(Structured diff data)
********

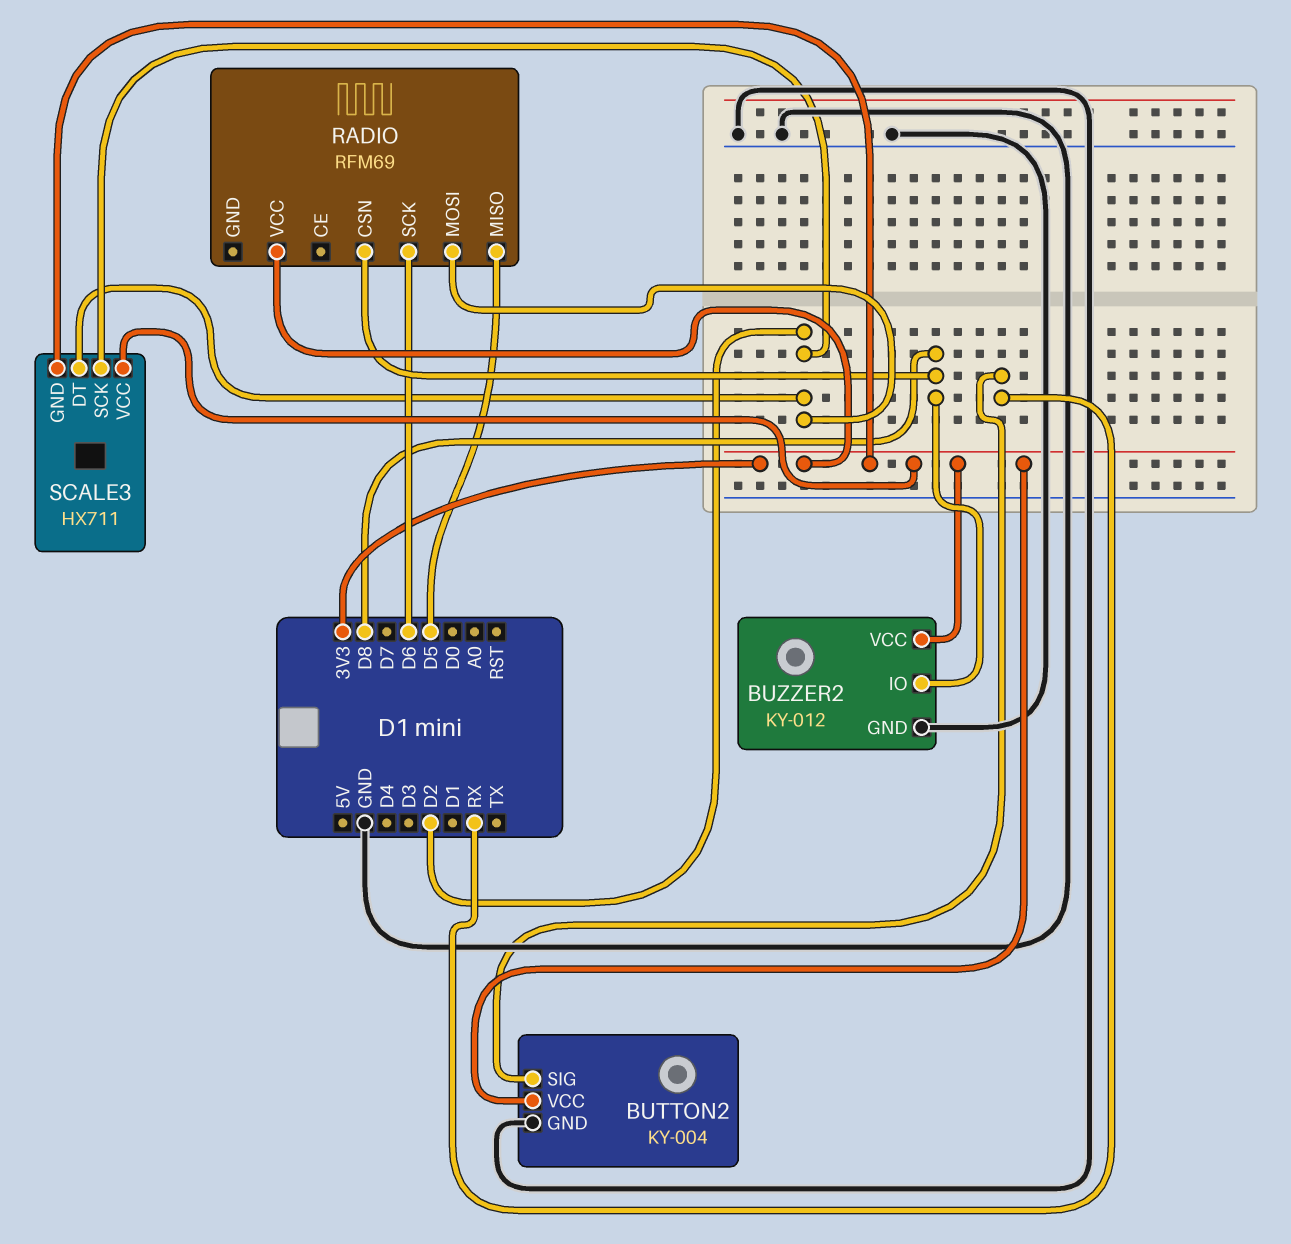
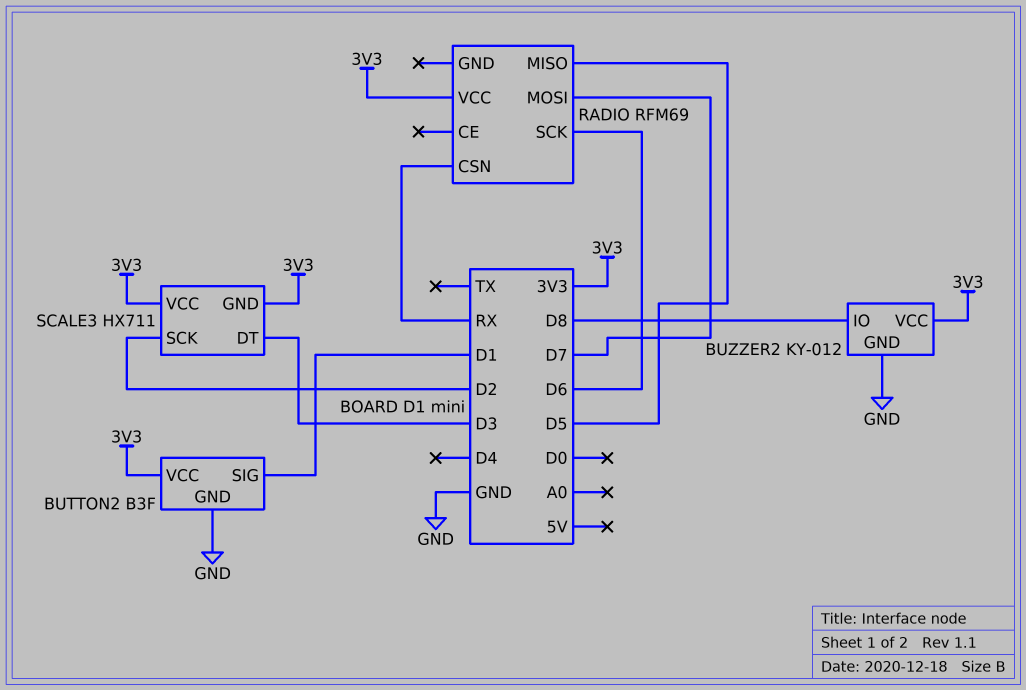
BUTTON2: KY-004 -> B3F
BUTTON2 pin SIG: RX -> D1
RADIO pin CSN: D8 -> RX
RADIO pin MOSI: D2 -> D7
SCALE3 pin DT: D2 -> D3

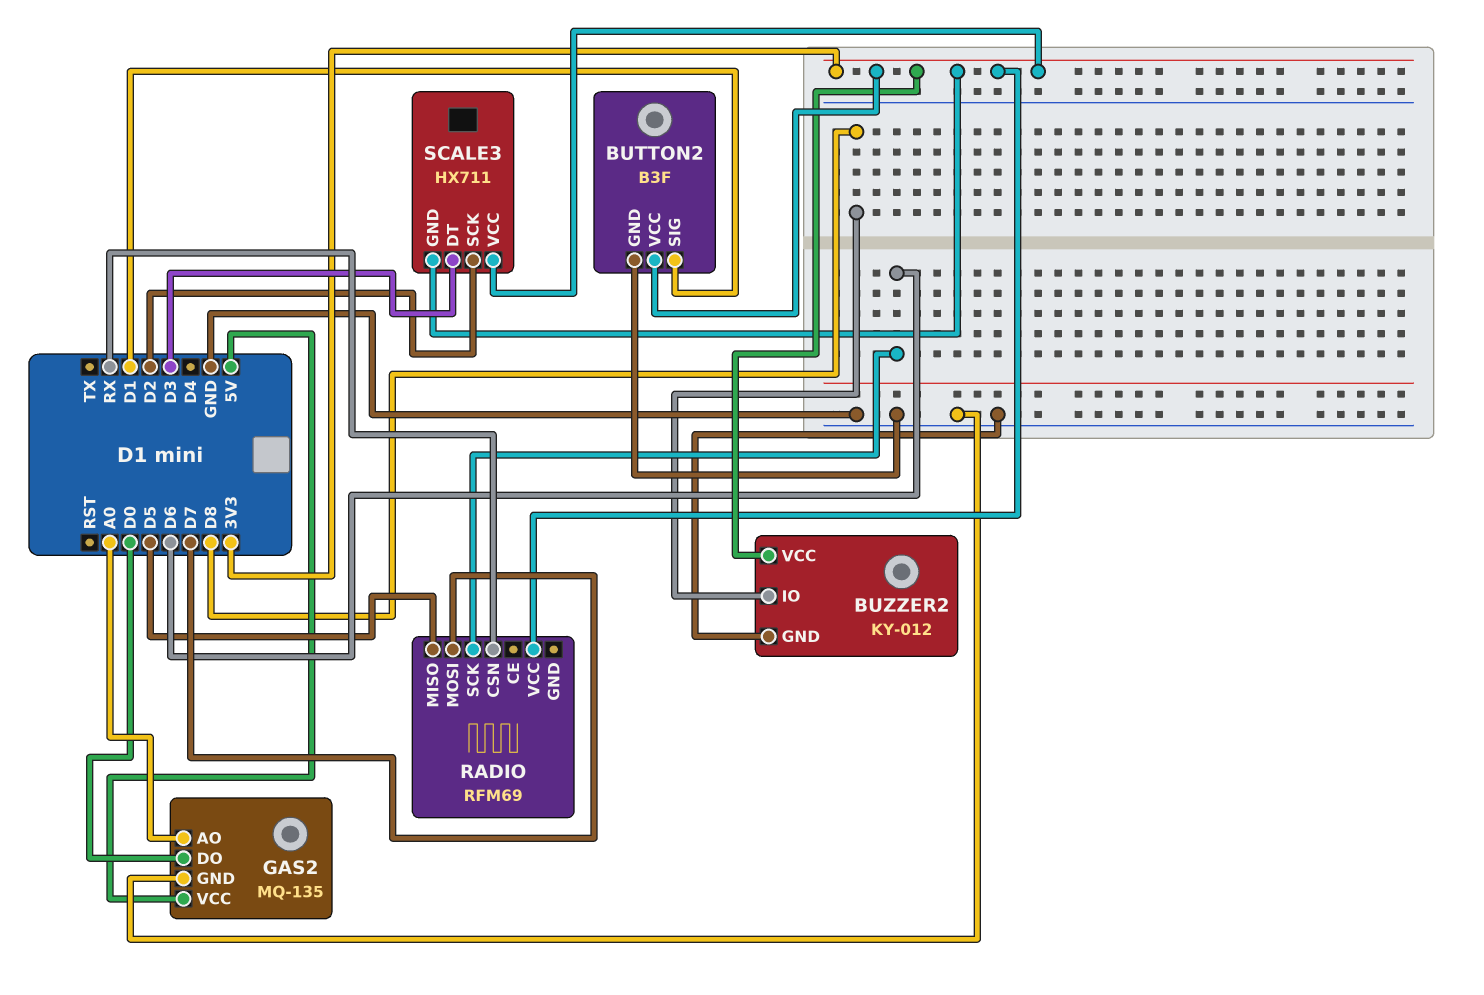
GAS2: none -> MQ-135
GAS2 pin AO: none -> A0
GAS2 pin DO: none -> D0
GAS2 pin GND: none -> GND
GAS2 pin VCC: none -> 5V

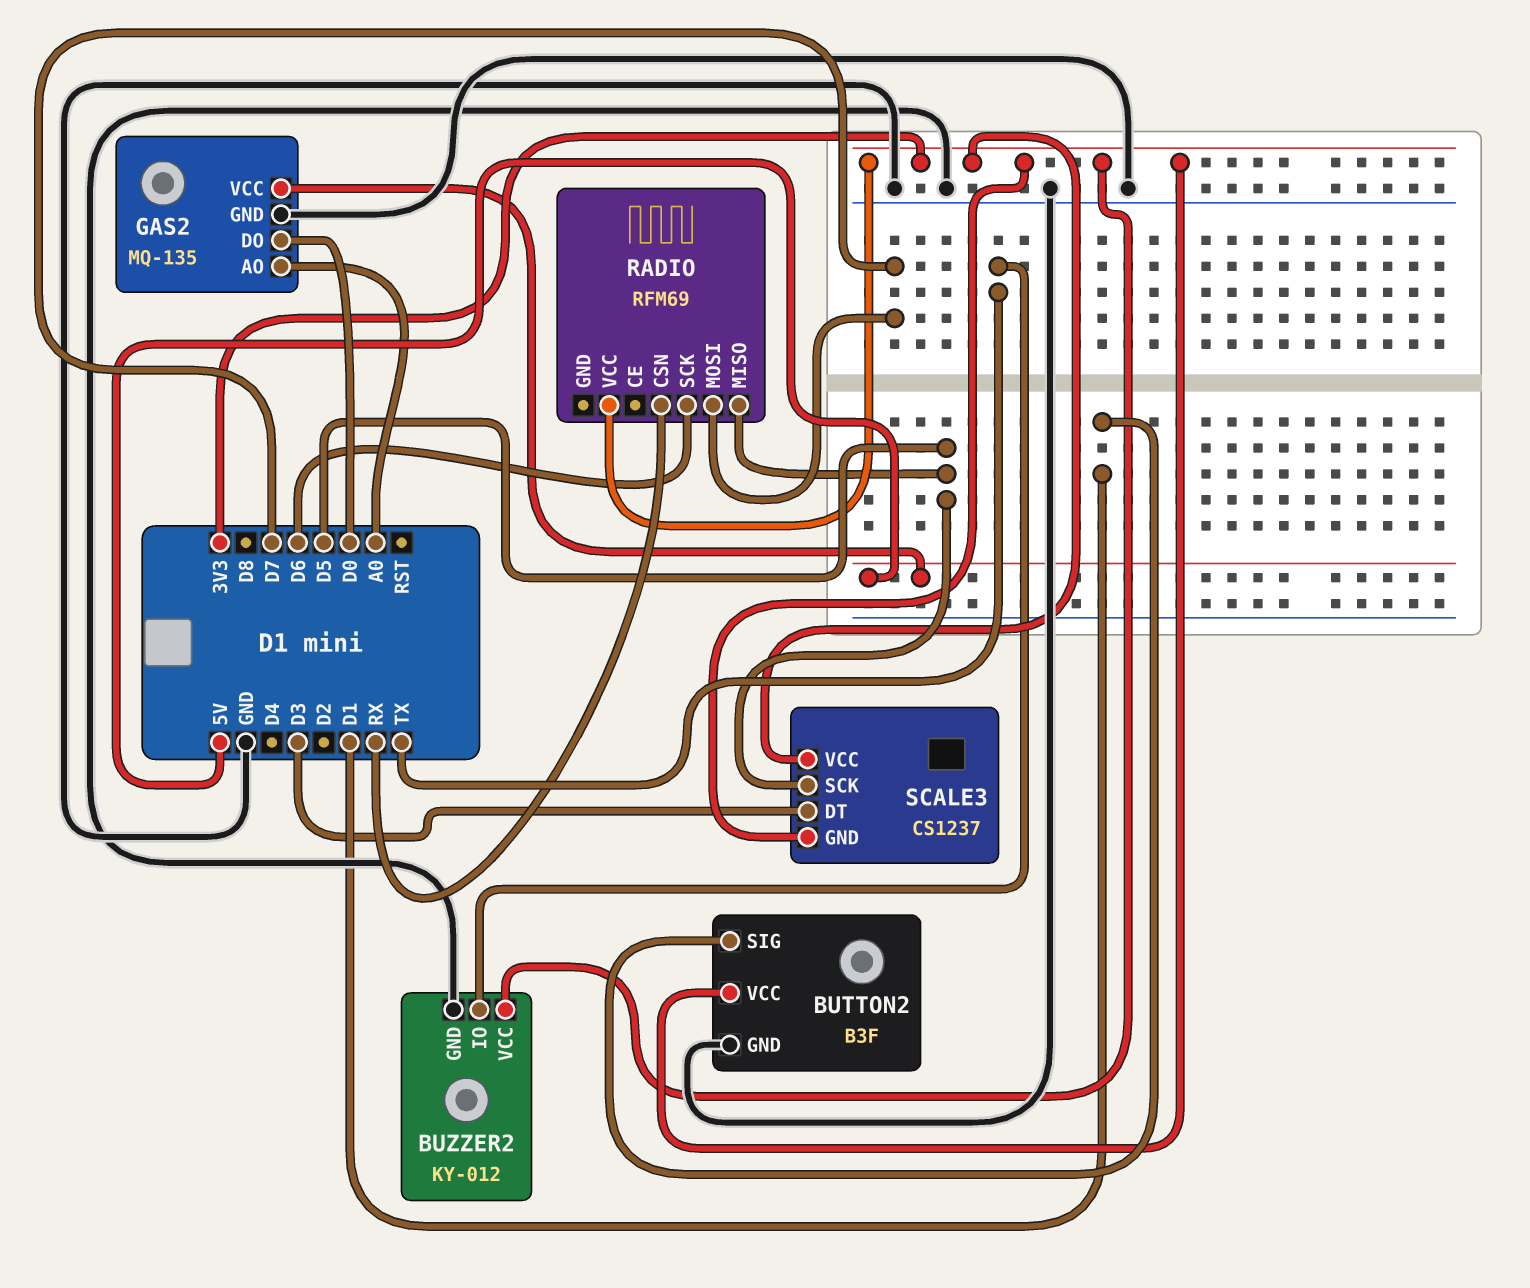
BUZZER2 pin IO: D8 -> TX
SCALE3: HX711 -> CS1237
SCALE3 pin SCK: D2 -> D5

********

**PROMPT:** Could you set down nothing but the lines from the one containing "GAS2 pin GND: none -> GND" through the last line of the records above, both ends included, exactly as given and free of pictures?

**OUTPUT OF THE TASK:**
GAS2 pin GND: none -> GND
GAS2 pin VCC: none -> 5V

BUZZER2 pin IO: D8 -> TX
SCALE3: HX711 -> CS1237
SCALE3 pin SCK: D2 -> D5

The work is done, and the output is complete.